◆ Prompt
Output only an exact transcription of the line containing "turquoise teapot: 11 -> 10" and all lines that follow it in the data below.

◆ Exercise materials
..............................

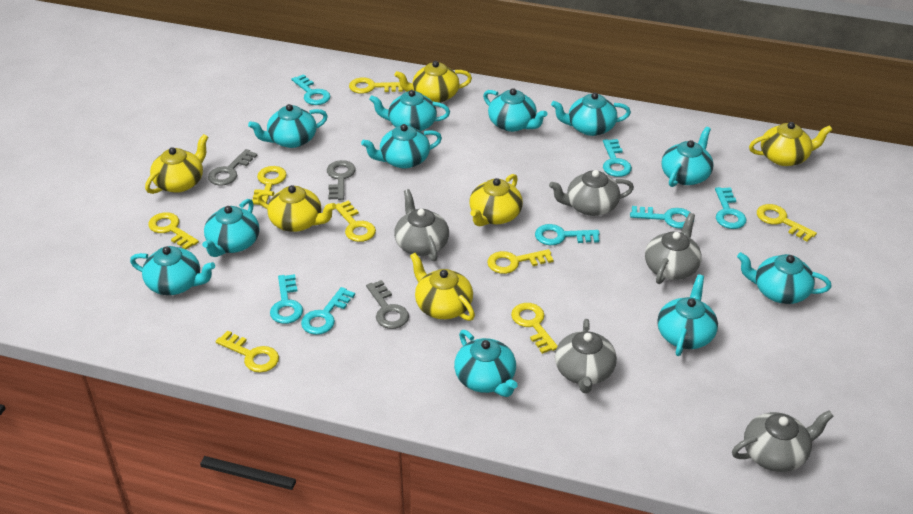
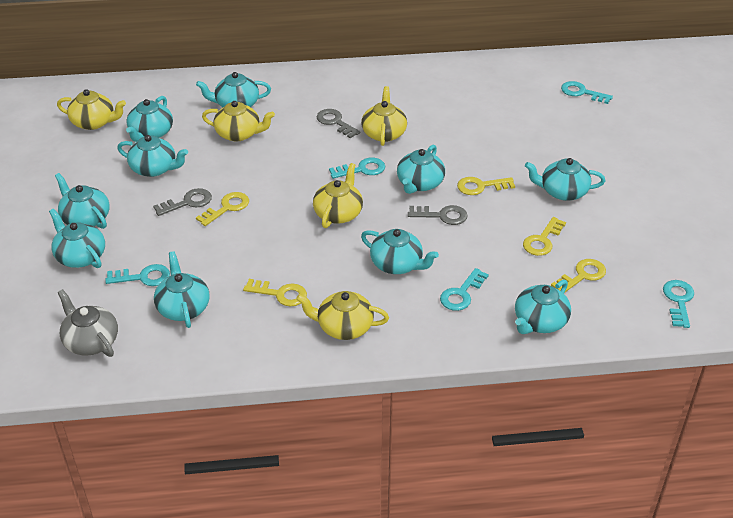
grey teapot: 5 -> 1
turquoise key: 7 -> 5
turquoise teapot: 11 -> 10
yellow key: 8 -> 5
yellow teapot: 6 -> 5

..............................

◆ Exercise result
turquoise teapot: 11 -> 10
yellow key: 8 -> 5
yellow teapot: 6 -> 5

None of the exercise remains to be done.